■ TRY IT: Transcribe each entry below exactly. Pictures do not go in the copy.
□ □ □ □
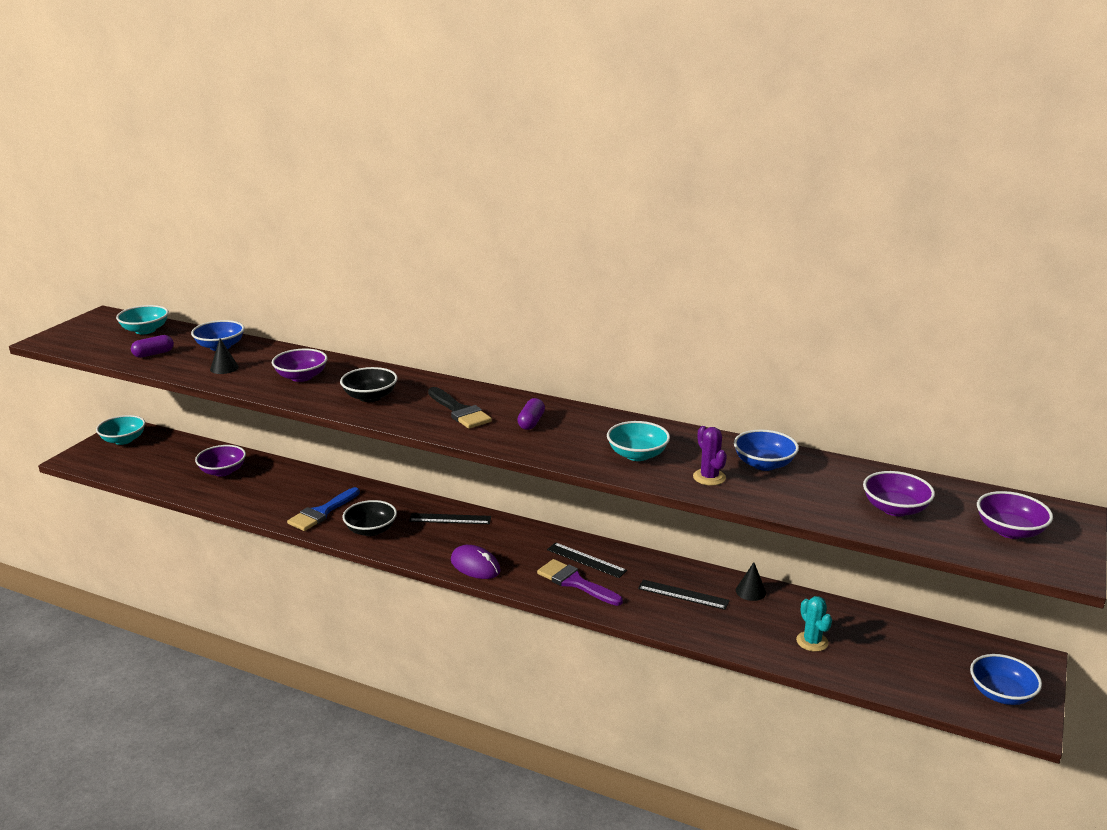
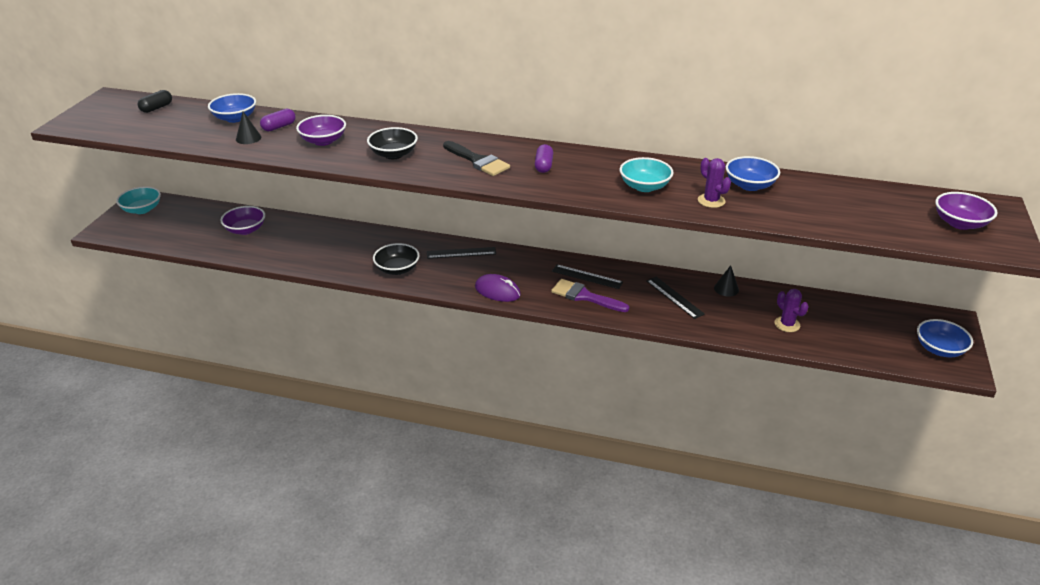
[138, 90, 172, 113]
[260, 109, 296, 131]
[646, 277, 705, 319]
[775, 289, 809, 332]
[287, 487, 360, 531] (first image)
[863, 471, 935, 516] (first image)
□ □ □ □
■ FINISHED EXERCISE:
[138, 90, 172, 113]
[260, 109, 296, 131]
[646, 277, 705, 319]
[775, 289, 809, 332]
[287, 487, 360, 531] (first image)
[863, 471, 935, 516] (first image)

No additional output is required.